Problem requirements | Entries follow. Give back exactly the lines starting at the one containing "C109: 10nF (N1, N7) -> 10nF (N7, N25)" and ending at the one containing "U107 pin out: N18 -> N2", and no other lines.

Source records |
Start of Block
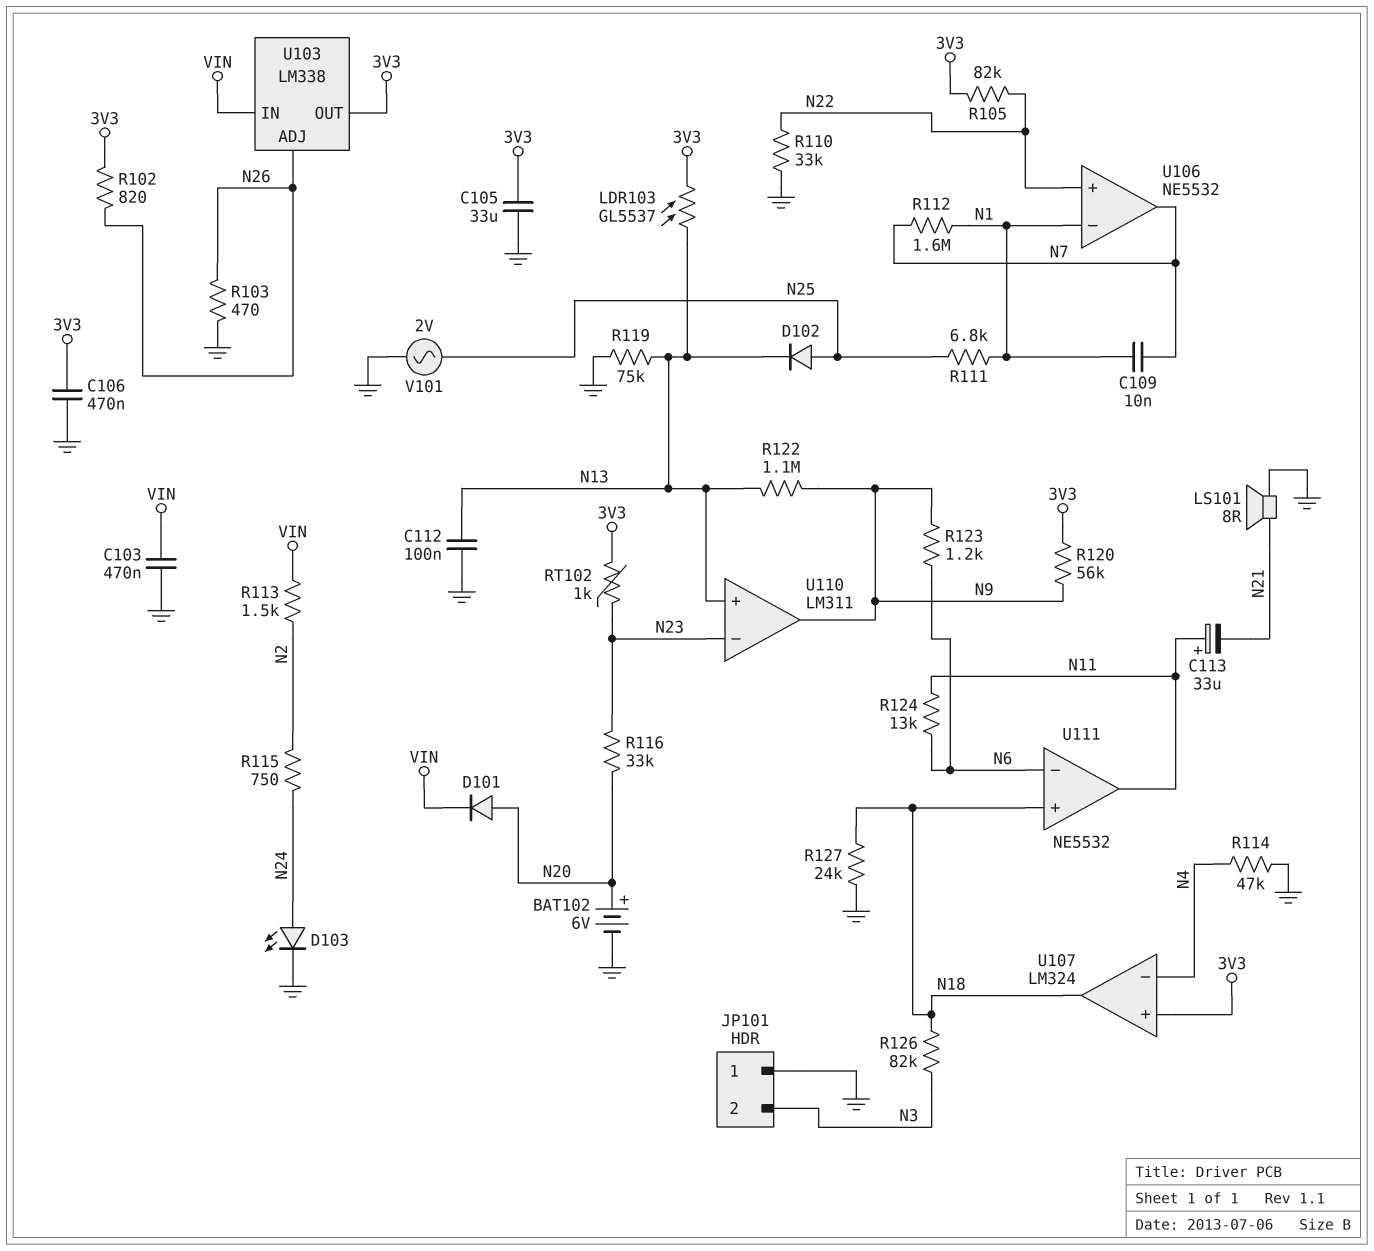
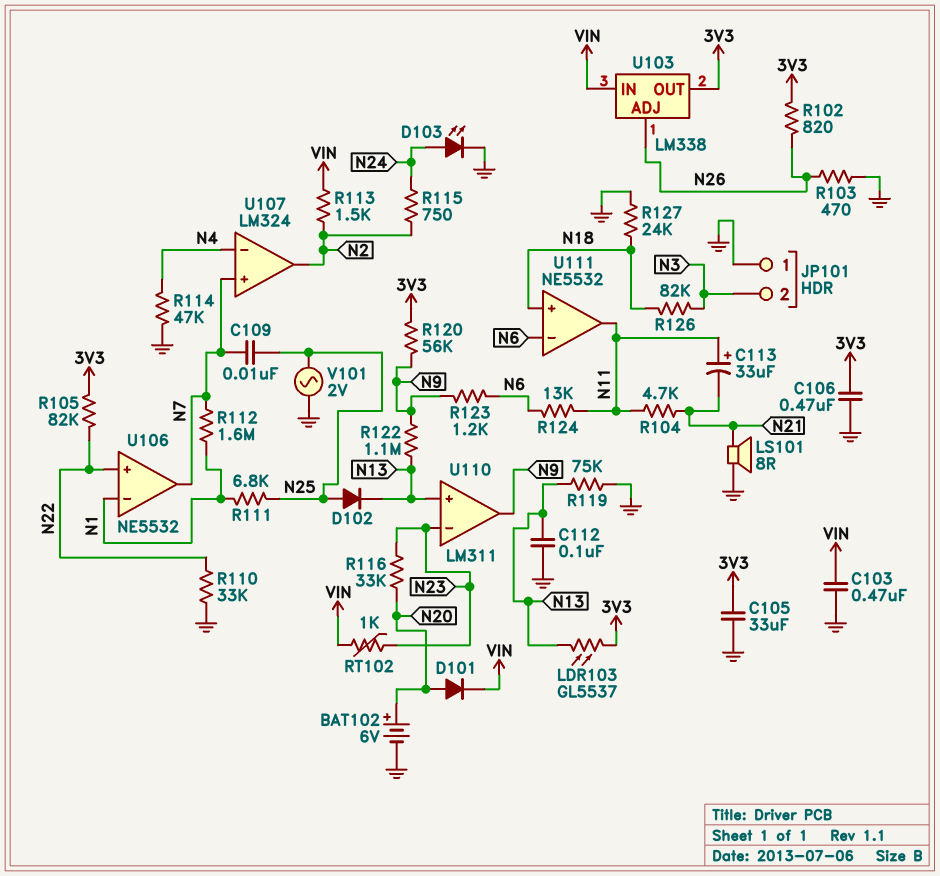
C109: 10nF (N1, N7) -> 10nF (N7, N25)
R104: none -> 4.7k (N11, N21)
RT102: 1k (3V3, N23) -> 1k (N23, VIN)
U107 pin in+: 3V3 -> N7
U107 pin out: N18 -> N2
End of Block
Start of Block
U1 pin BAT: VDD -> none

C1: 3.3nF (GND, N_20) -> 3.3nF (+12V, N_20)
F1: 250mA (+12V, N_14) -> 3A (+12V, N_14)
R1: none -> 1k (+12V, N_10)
End of Block
Start of Block
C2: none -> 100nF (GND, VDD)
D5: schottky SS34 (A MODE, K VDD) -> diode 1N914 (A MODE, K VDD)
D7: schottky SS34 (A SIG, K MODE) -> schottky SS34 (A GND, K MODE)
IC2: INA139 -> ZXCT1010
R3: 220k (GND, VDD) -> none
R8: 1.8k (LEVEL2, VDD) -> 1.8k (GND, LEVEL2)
End of Block
Exercise result |
C109: 10nF (N1, N7) -> 10nF (N7, N25)
R104: none -> 4.7k (N11, N21)
RT102: 1k (3V3, N23) -> 1k (N23, VIN)
U107 pin in+: 3V3 -> N7
U107 pin out: N18 -> N2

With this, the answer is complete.